- _EXERCISE DETAILS_
In the answer, each line must appear exactly as in the records, and no picture may appear.

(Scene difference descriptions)
━━━━━━━━
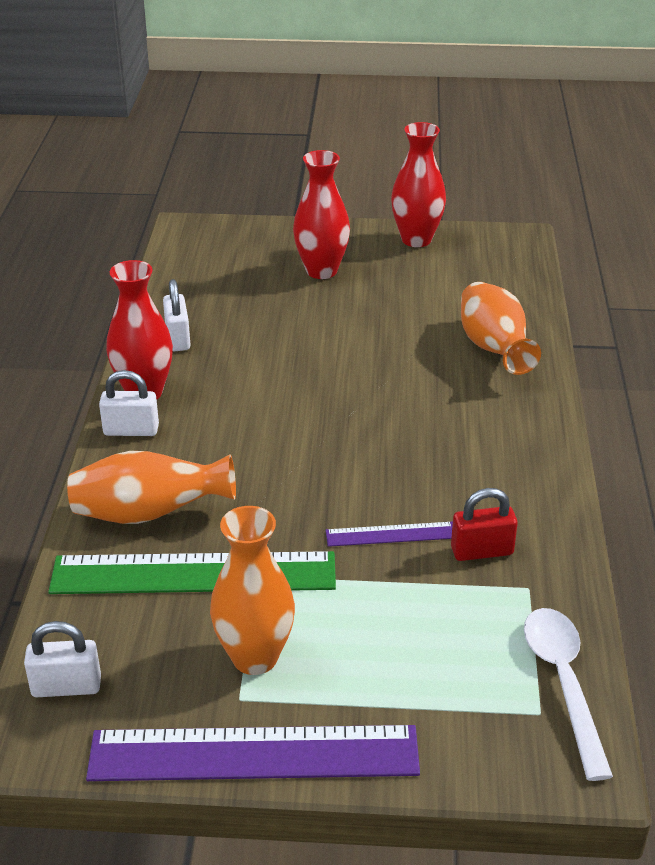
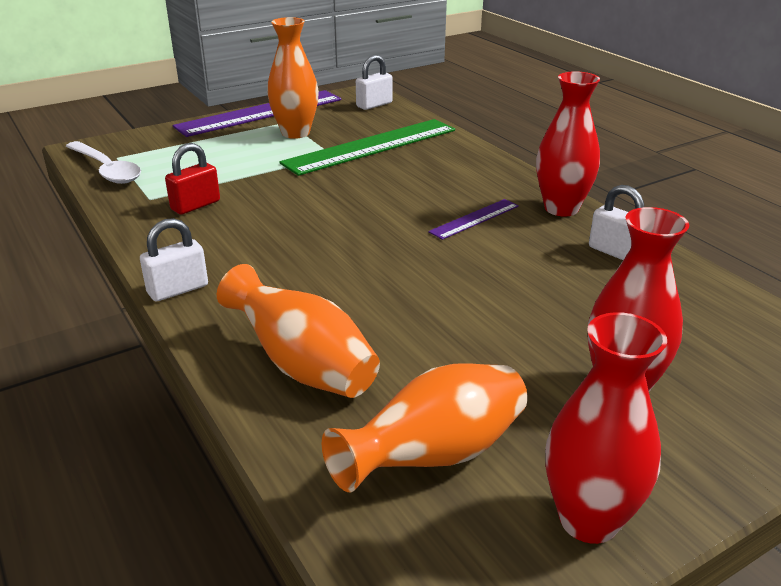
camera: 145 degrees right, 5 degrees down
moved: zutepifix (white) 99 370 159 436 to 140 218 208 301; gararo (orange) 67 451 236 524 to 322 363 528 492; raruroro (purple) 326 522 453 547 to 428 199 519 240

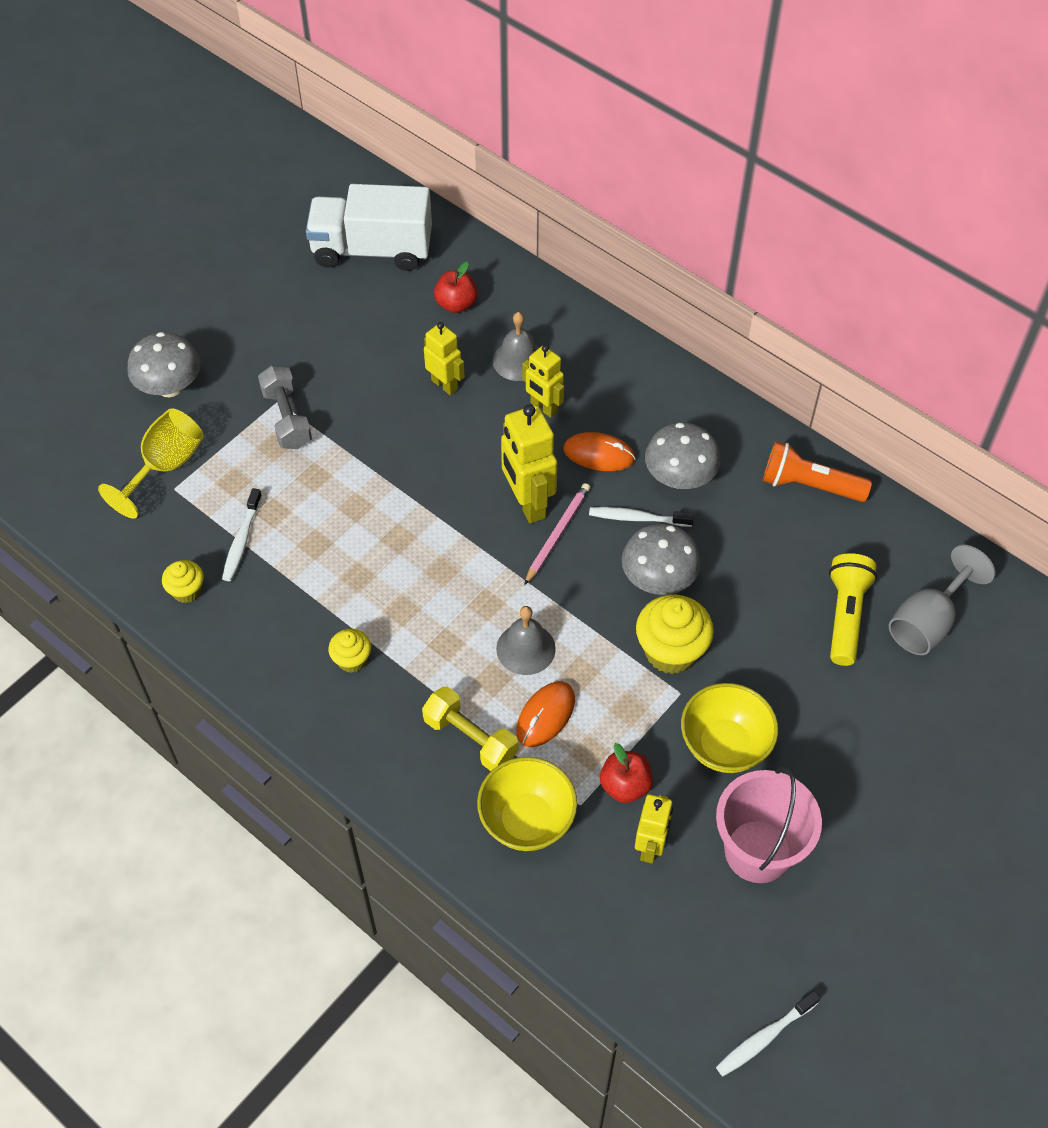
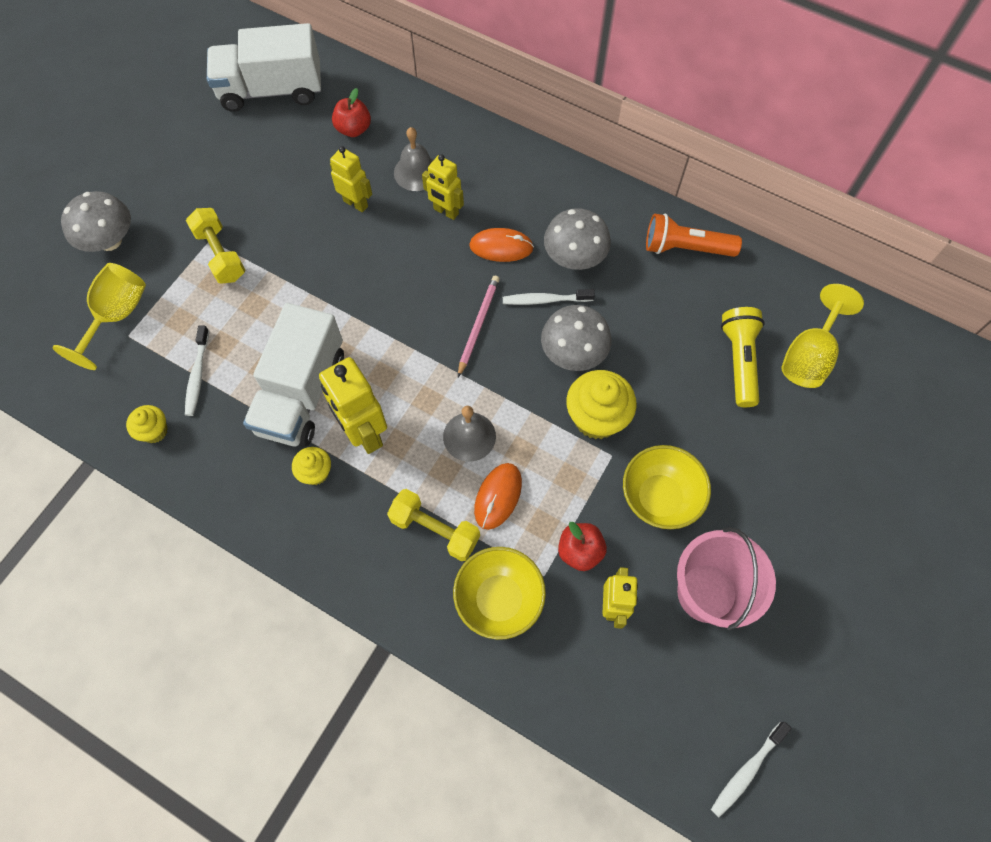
camera: 10 degrees left, 10 degrees up
added: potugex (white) 243 303 344 447
moved: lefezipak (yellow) 501 405 557 523 to 319 357 387 454
recoloured: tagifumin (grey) 258 365 312 449 to tagifumin (yellow) 186 208 245 284; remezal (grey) 889 545 996 655 to remezal (yellow) 781 284 864 388

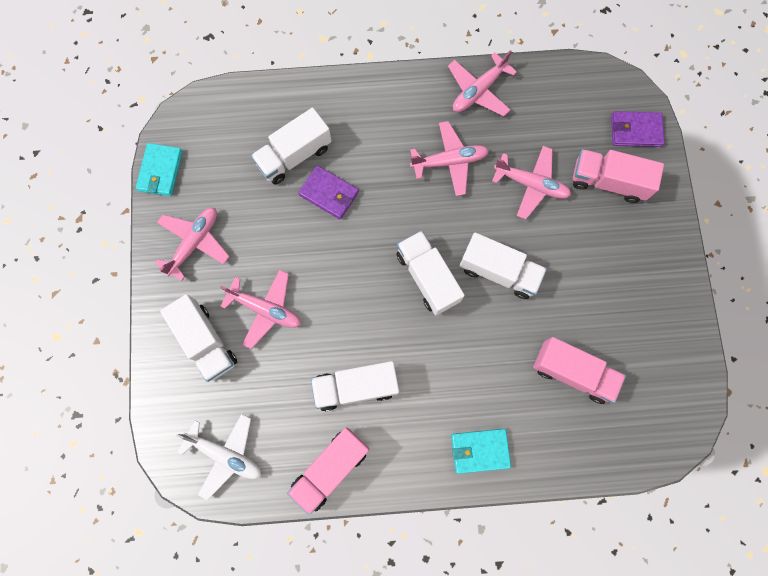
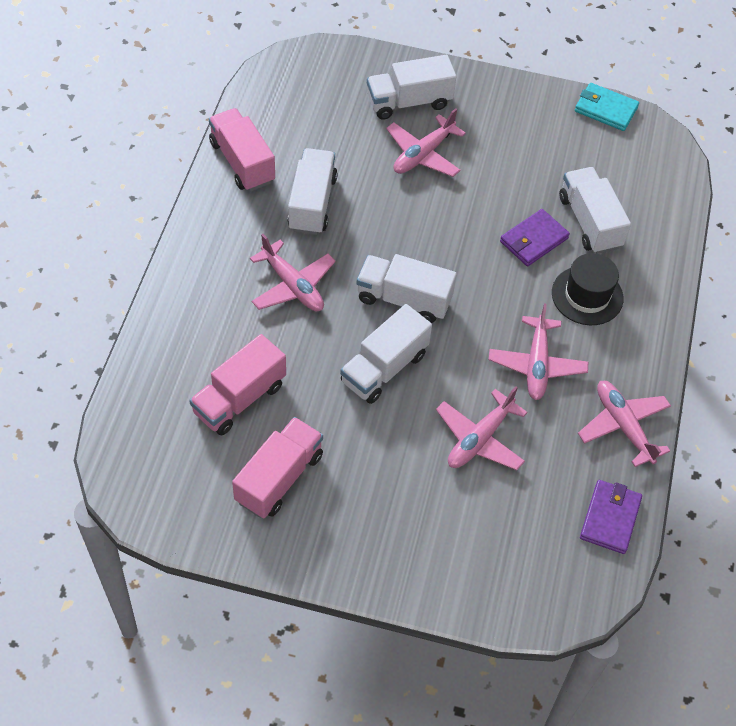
camera: 105 degrees right, 20 degrees down
removed:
━━━━━━━━
- _ANSWER BOX_
camera: 145 degrees right, 5 degrees down
moved: zutepifix (white) 99 370 159 436 to 140 218 208 301; gararo (orange) 67 451 236 524 to 322 363 528 492; raruroro (purple) 326 522 453 547 to 428 199 519 240

camera: 10 degrees left, 10 degrees up
added: potugex (white) 243 303 344 447
moved: lefezipak (yellow) 501 405 557 523 to 319 357 387 454
recoloured: tagifumin (grey) 258 365 312 449 to tagifumin (yellow) 186 208 245 284; remezal (grey) 889 545 996 655 to remezal (yellow) 781 284 864 388

camera: 105 degrees right, 20 degrees down
removed:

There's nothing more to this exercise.